Top of DATA IN THIS EXERCISE

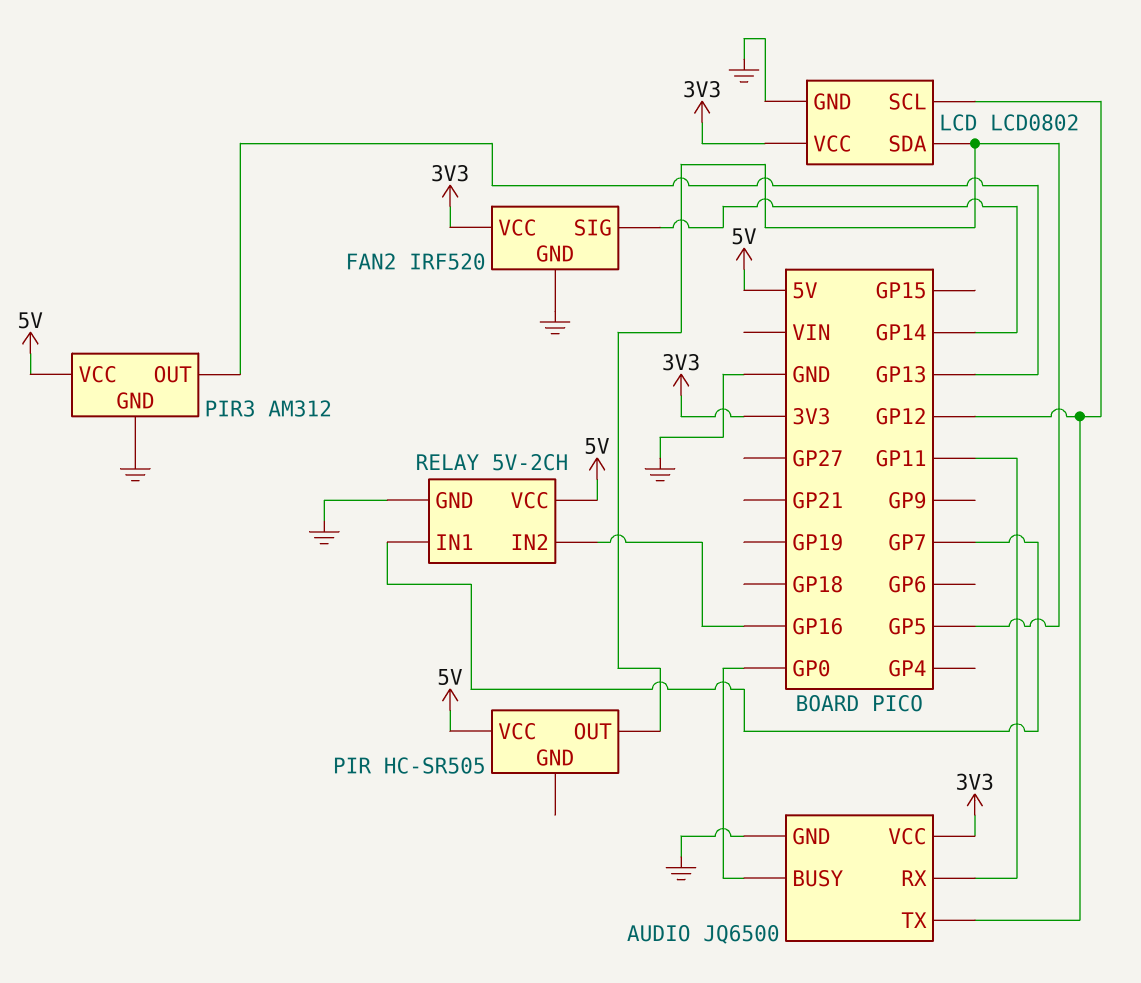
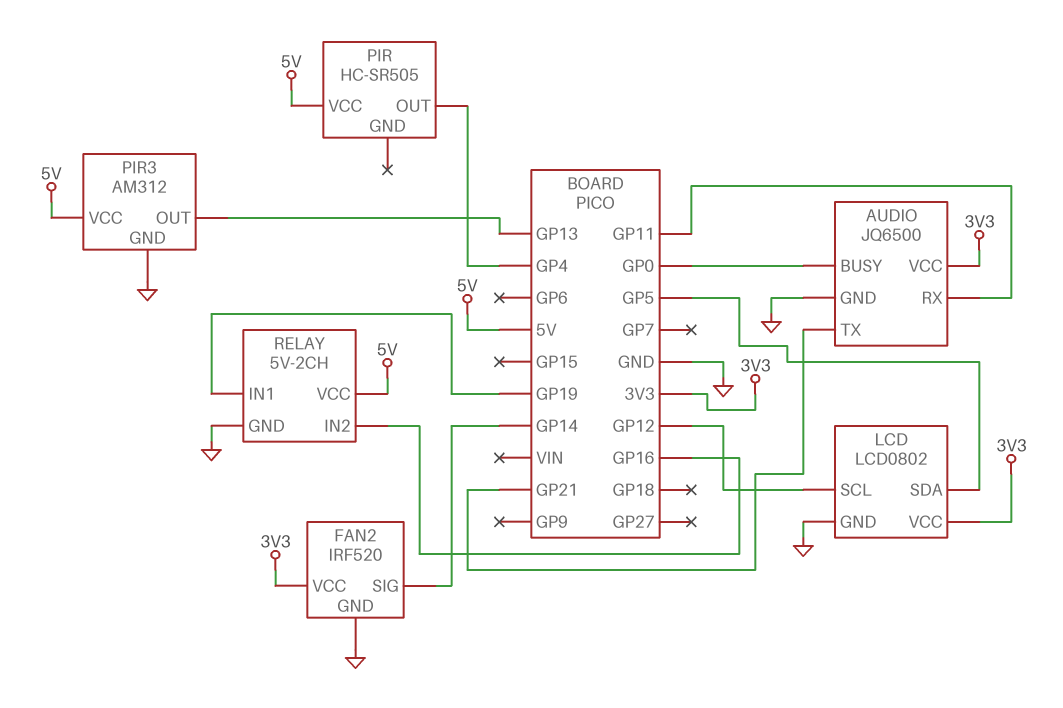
AUDIO pin TX: GP12 -> GP21
PIR pin OUT: GP5 -> GP4
RELAY pin IN1: GP7 -> GP19

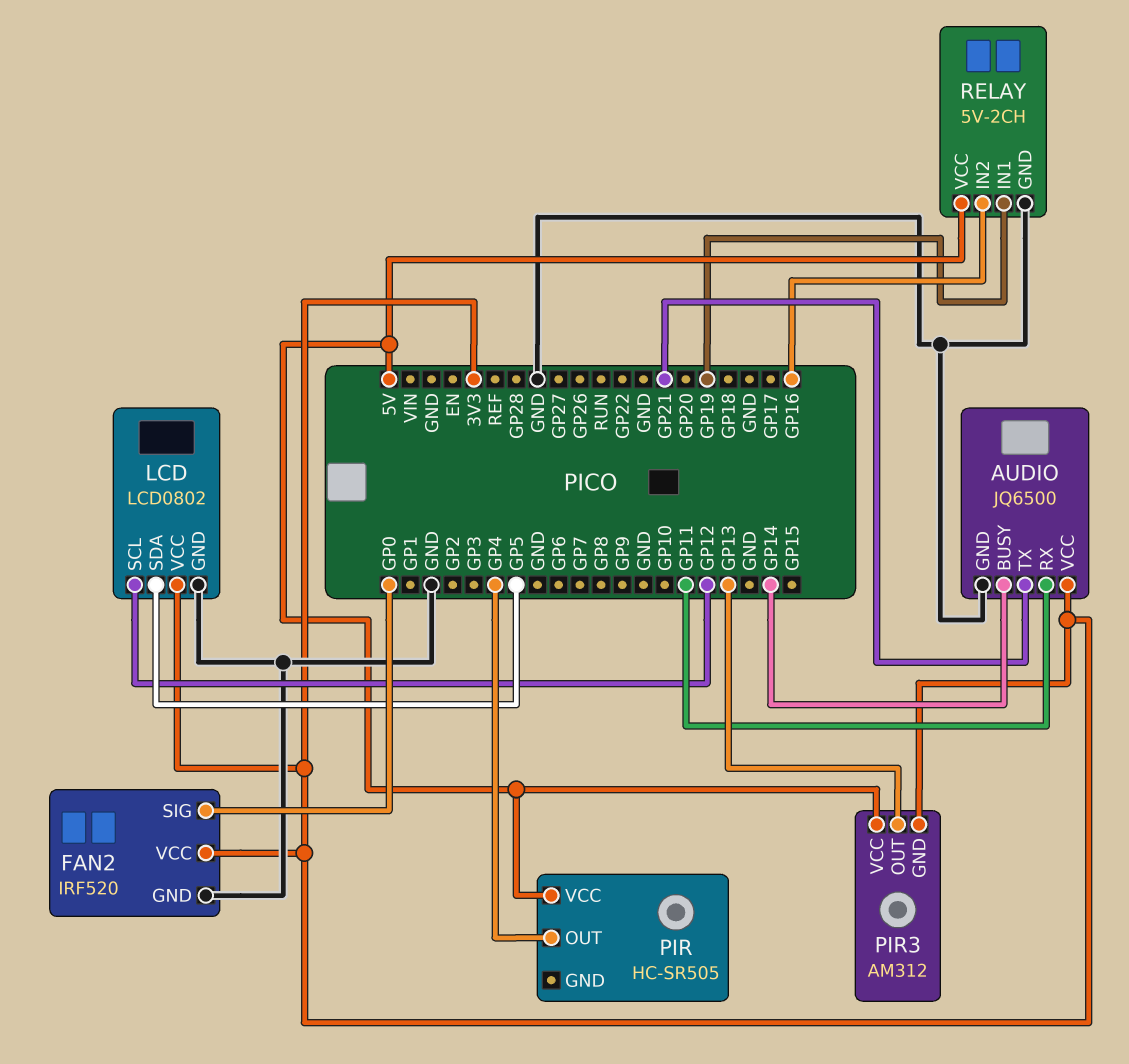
AUDIO pin BUSY: GP0 -> GP14
FAN2 pin SIG: GP14 -> GP0
PIR3 pin GND: GND -> 3V3

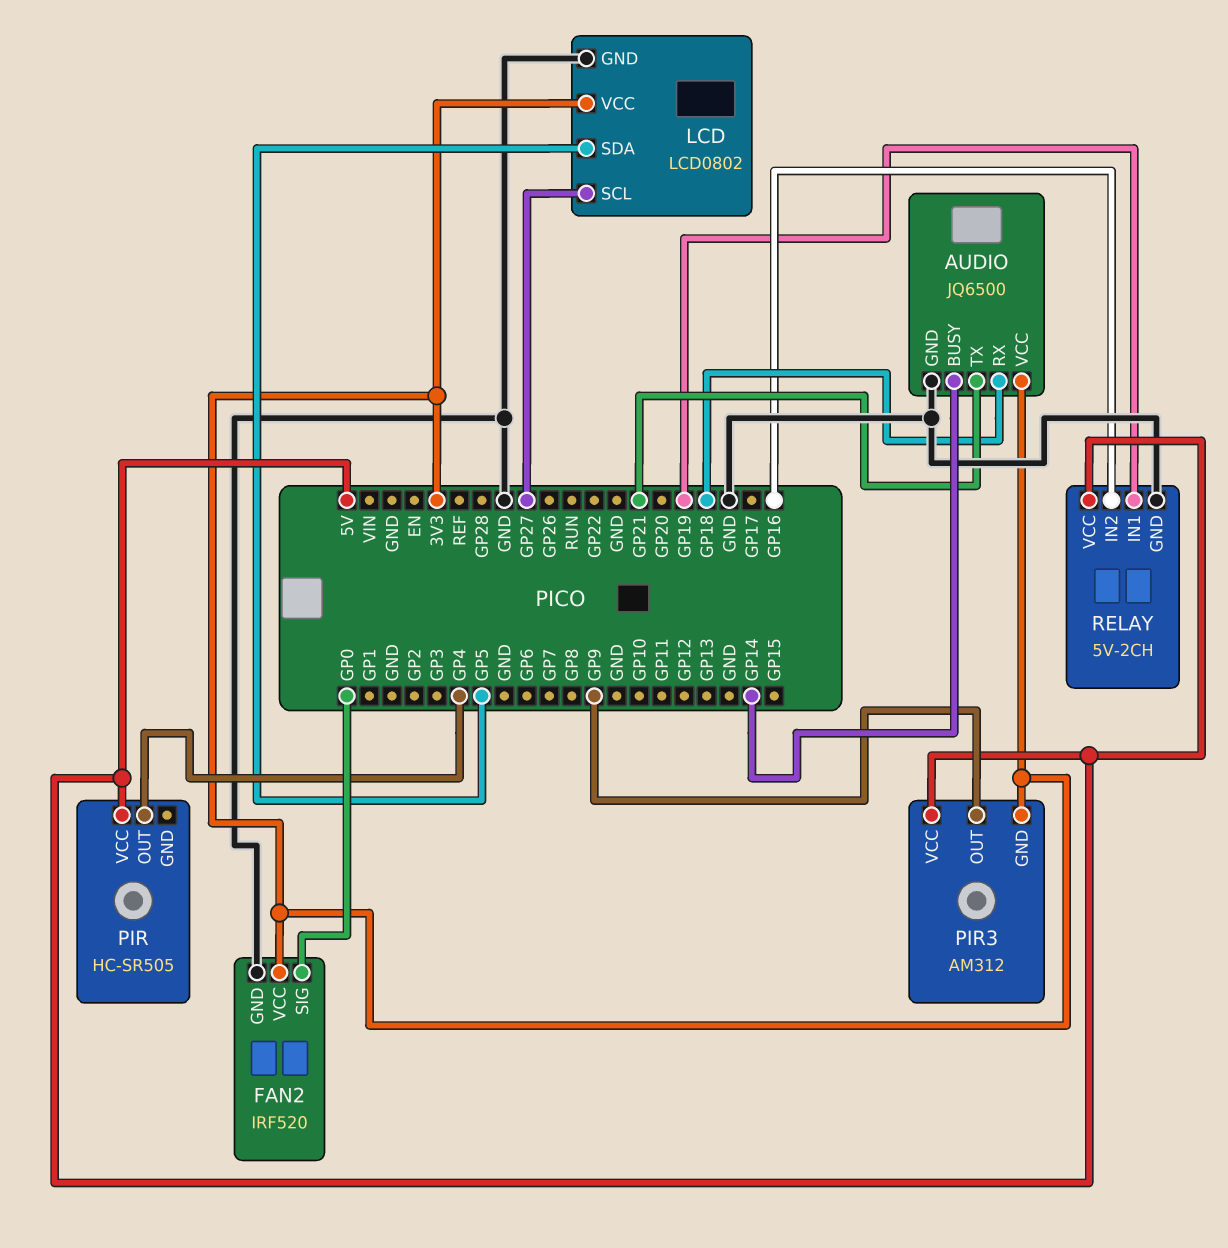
AUDIO pin RX: GP11 -> GP18
LCD pin SCL: GP12 -> GP27
PIR3 pin OUT: GP13 -> GP9

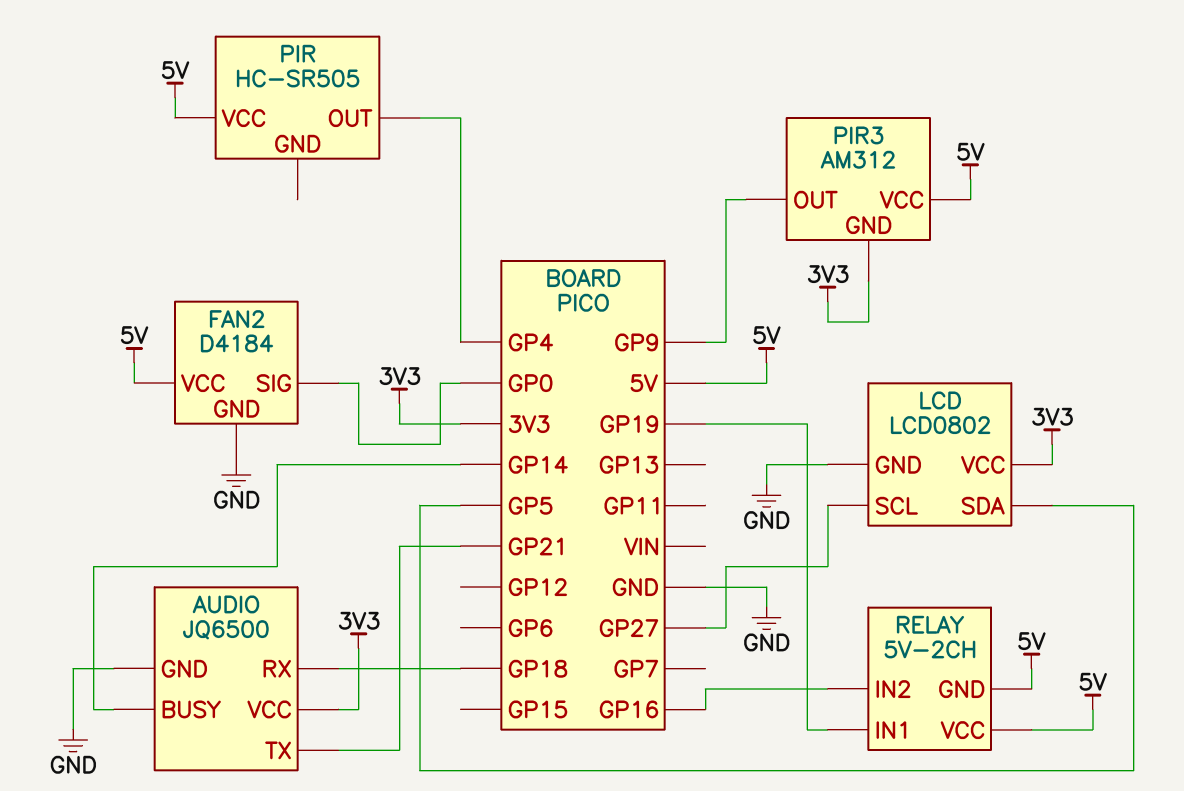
FAN2: IRF520 -> D4184
FAN2 pin VCC: 3V3 -> 5V
RELAY pin GND: GND -> 5V

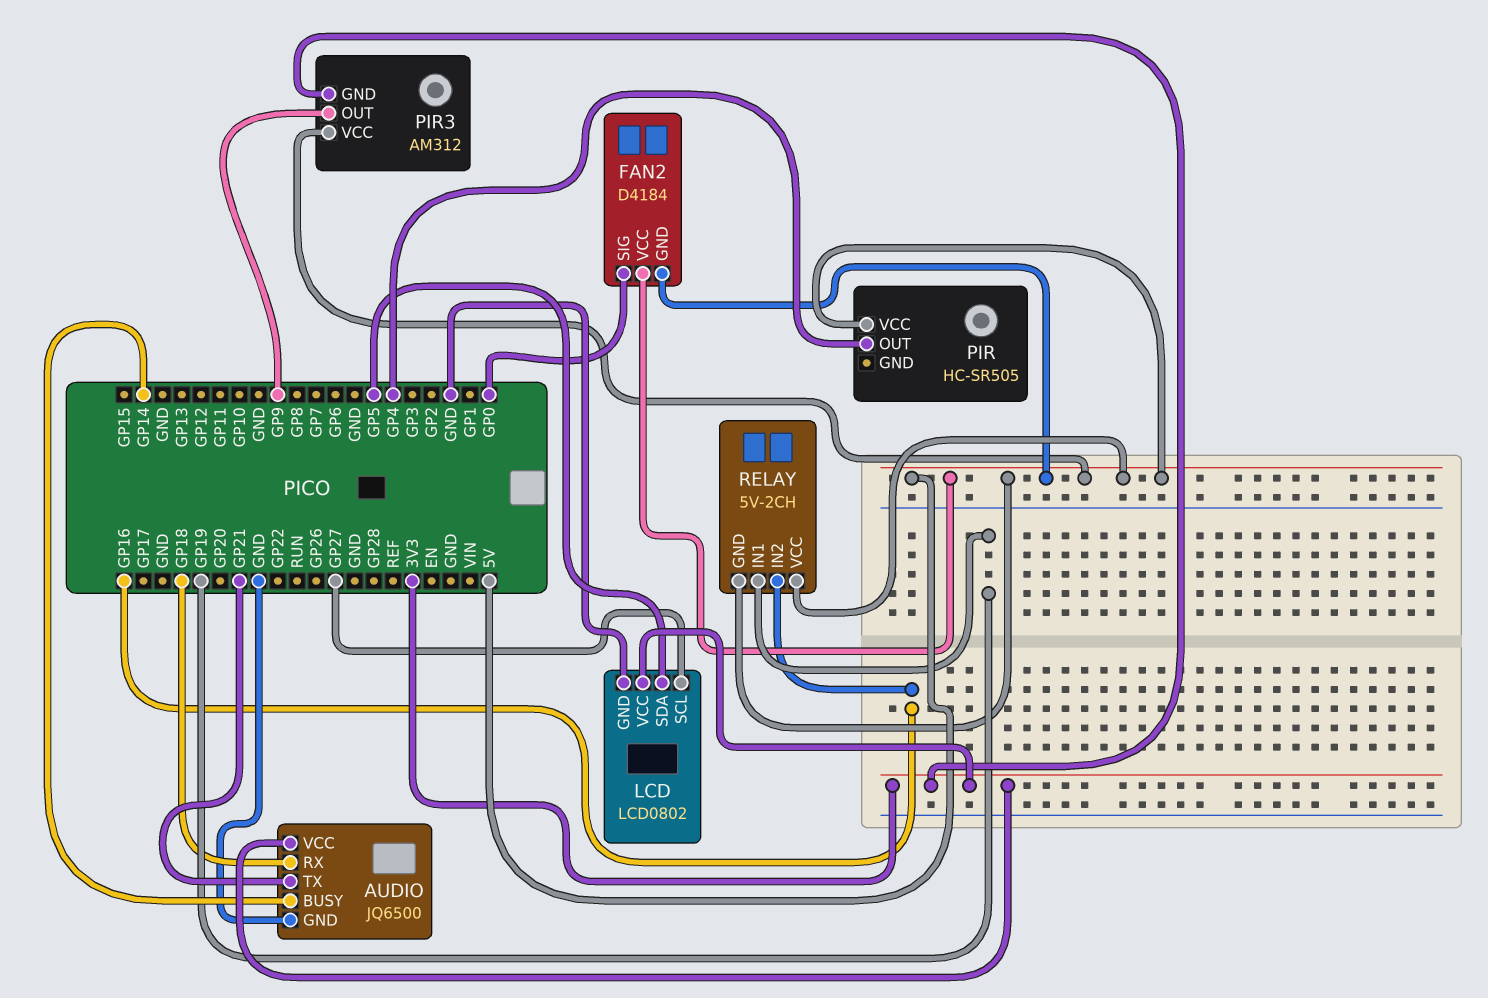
FAN2 pin GND: GND -> 5V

Bottom of DATA IN THIS EXERCISE

• [TASK DETAILS]
Which lines above contain "RELAY"? Show each of them.

• [EXERCISE RESULT]
RELAY pin IN1: GP7 -> GP19
RELAY pin GND: GND -> 5V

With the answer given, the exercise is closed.